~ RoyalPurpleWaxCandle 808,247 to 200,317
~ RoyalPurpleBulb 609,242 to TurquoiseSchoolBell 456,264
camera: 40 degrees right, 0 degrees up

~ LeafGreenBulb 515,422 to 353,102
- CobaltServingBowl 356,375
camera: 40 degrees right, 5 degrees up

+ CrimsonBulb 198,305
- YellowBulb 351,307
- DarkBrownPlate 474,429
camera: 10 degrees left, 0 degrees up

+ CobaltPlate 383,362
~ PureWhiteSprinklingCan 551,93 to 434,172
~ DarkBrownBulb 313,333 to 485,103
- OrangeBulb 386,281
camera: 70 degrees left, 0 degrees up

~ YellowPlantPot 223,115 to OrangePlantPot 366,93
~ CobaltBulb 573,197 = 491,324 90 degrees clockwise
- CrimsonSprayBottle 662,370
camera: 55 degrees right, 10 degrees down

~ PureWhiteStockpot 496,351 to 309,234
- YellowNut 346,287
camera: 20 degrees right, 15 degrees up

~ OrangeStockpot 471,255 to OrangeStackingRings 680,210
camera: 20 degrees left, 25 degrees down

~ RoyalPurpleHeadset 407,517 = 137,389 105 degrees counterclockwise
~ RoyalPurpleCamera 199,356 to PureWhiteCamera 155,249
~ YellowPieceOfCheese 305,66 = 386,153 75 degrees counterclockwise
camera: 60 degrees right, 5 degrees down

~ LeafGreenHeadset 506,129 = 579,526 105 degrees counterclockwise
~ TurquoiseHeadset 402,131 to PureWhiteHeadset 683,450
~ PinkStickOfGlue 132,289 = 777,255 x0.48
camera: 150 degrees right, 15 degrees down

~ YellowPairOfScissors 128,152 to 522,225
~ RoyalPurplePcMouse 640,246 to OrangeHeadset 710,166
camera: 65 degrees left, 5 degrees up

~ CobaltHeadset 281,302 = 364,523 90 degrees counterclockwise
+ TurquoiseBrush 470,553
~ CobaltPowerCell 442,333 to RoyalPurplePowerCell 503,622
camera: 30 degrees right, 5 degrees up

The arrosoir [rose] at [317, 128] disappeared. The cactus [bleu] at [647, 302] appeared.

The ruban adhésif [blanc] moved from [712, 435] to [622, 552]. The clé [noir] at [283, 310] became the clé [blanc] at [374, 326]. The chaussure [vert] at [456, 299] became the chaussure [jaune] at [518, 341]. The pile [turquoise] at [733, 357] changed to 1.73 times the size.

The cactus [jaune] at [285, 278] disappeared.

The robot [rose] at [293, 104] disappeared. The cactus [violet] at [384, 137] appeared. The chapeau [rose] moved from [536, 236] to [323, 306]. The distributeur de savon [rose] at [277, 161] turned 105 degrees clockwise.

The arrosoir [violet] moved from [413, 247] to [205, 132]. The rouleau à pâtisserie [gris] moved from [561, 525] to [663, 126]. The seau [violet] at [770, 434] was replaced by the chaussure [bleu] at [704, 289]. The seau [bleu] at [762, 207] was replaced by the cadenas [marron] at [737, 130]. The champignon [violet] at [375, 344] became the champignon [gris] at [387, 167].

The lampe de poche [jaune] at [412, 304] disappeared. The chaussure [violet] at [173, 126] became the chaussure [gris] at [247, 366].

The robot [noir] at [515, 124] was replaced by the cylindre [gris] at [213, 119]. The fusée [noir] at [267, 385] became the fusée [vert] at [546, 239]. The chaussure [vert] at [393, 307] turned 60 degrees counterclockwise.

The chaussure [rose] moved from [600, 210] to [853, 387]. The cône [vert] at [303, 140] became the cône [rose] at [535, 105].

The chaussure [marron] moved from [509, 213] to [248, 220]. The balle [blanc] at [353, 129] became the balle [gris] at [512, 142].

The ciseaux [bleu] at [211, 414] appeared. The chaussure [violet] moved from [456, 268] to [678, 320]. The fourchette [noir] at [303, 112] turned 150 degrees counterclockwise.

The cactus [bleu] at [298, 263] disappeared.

**PROMPT:**
What is asked for is an exact copy of the lines above from the one containing "- OrangeBulb 386,281" through the one containing "to OrangeStackingRings 680,210", and only those.

**THE ANSWER:**
- OrangeBulb 386,281
camera: 70 degrees left, 0 degrees up

~ YellowPlantPot 223,115 to OrangePlantPot 366,93
~ CobaltBulb 573,197 = 491,324 90 degrees clockwise
- CrimsonSprayBottle 662,370
camera: 55 degrees right, 10 degrees down

~ PureWhiteStockpot 496,351 to 309,234
- YellowNut 346,287
camera: 20 degrees right, 15 degrees up

~ OrangeStockpot 471,255 to OrangeStackingRings 680,210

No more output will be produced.